§ **INFORMATION PROVIDED**
..........
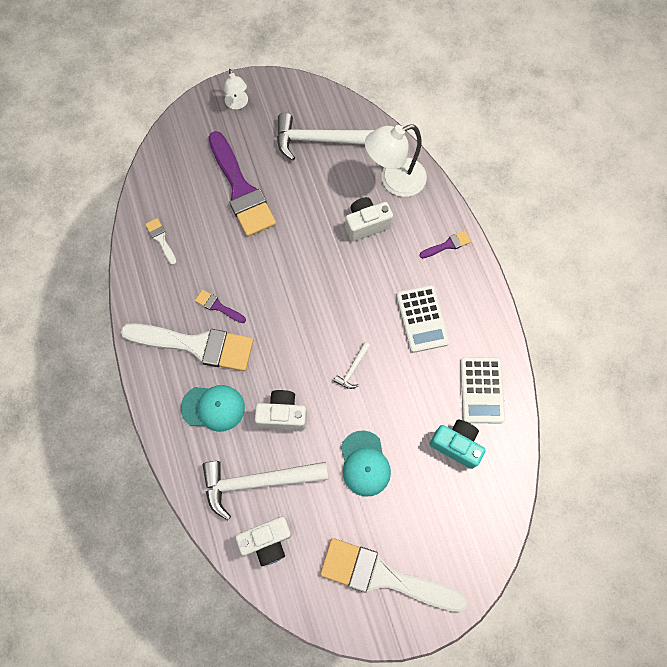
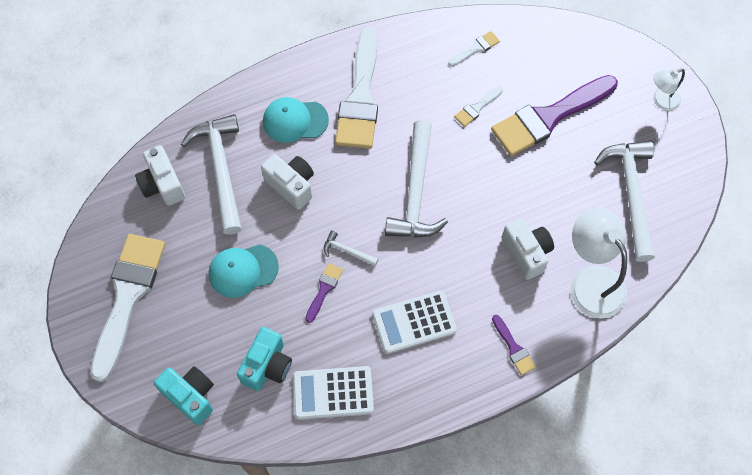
camera: 85 degrees right, 5 degrees down
(213, 408) = (295, 121): turquoise cap -> turquoise cap turned 90 degrees clockwise
(218, 306) = (405, 111): purple brush -> purple brush (324, 289)
(223, 246) = (477, 108): none -> white brush
(282, 414) = (291, 186): white camera -> white camera turned 45 degrees counterclockwise
(301, 306) = (415, 192): none -> white hammer
(482, 515) = (191, 396): none -> turquoise camera

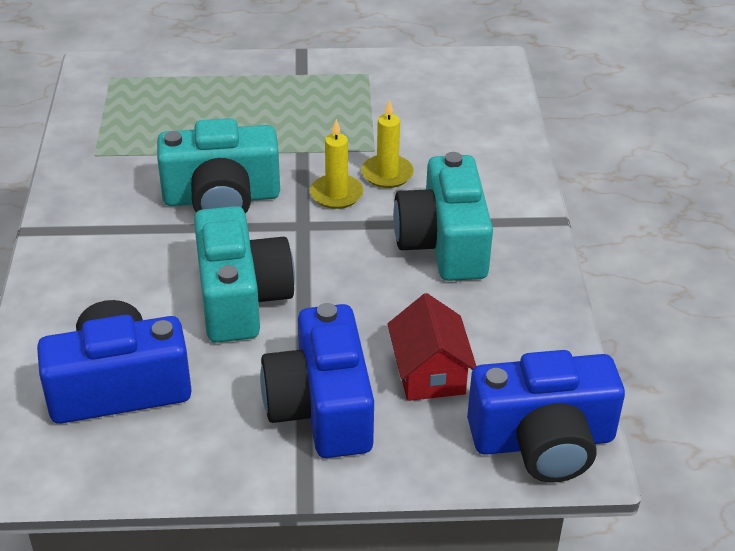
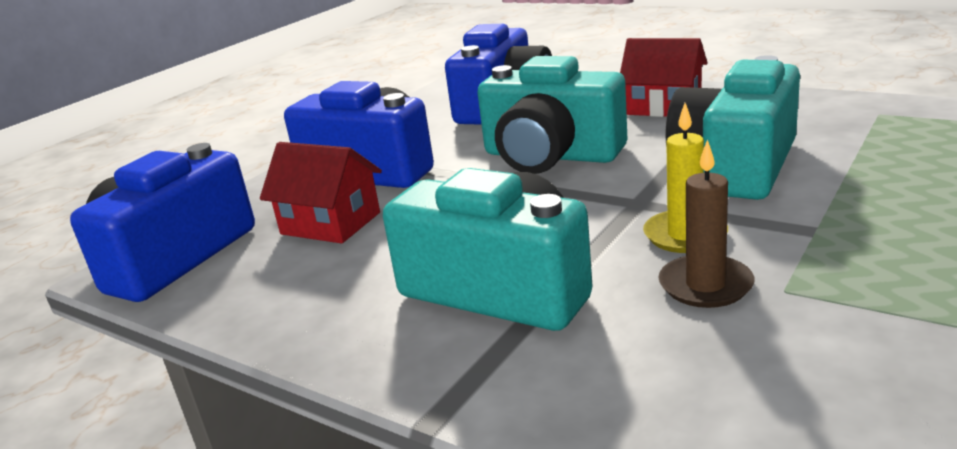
camera: 130 degrees right, 15 degrees down
(99, 267) = (663, 106): none -> red house
(387, 174) = (705, 285): yellow candle -> brown candle

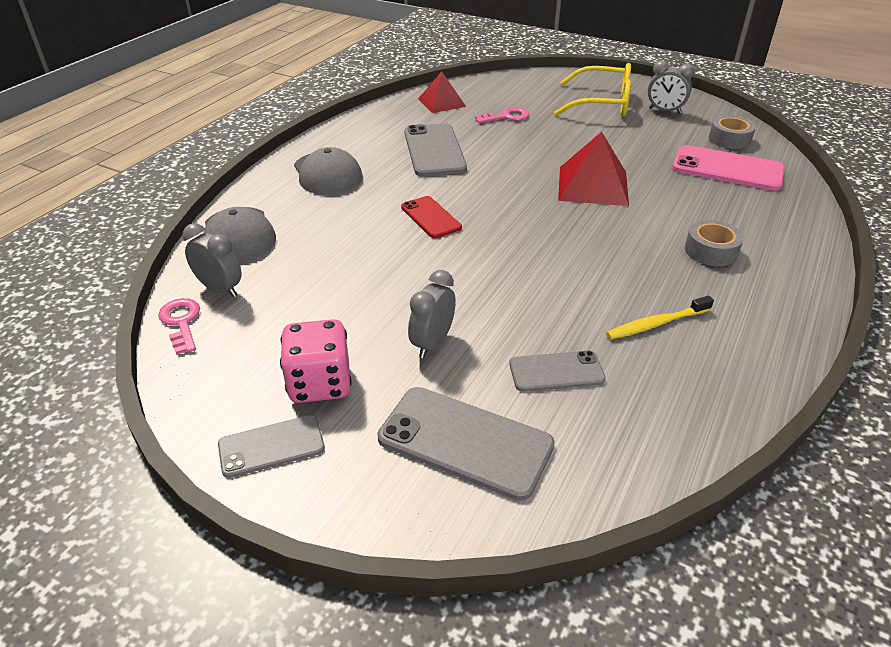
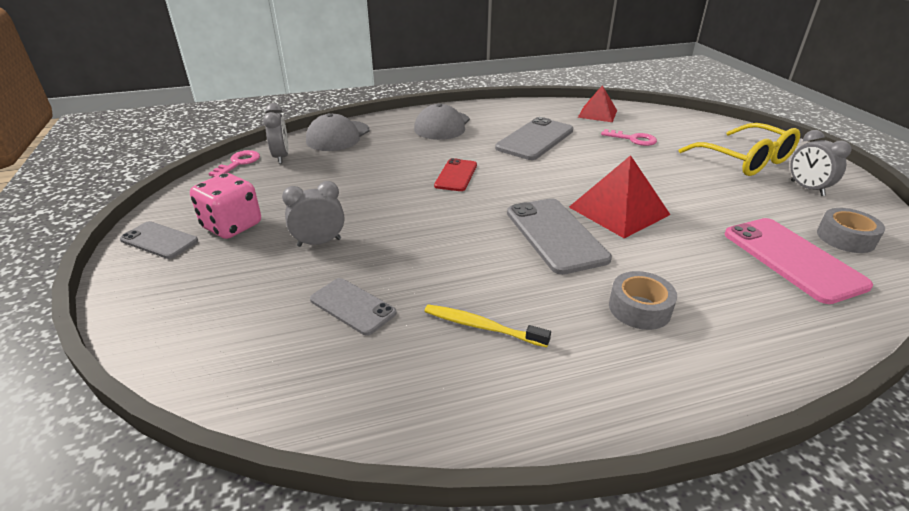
camera: 45 degrees right, 5 degrees down
(465, 442) = (230, 304): grey phone -> grey phone (555, 235)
..........
Write the number of lines in the data above that contain "white", adding no other words.

3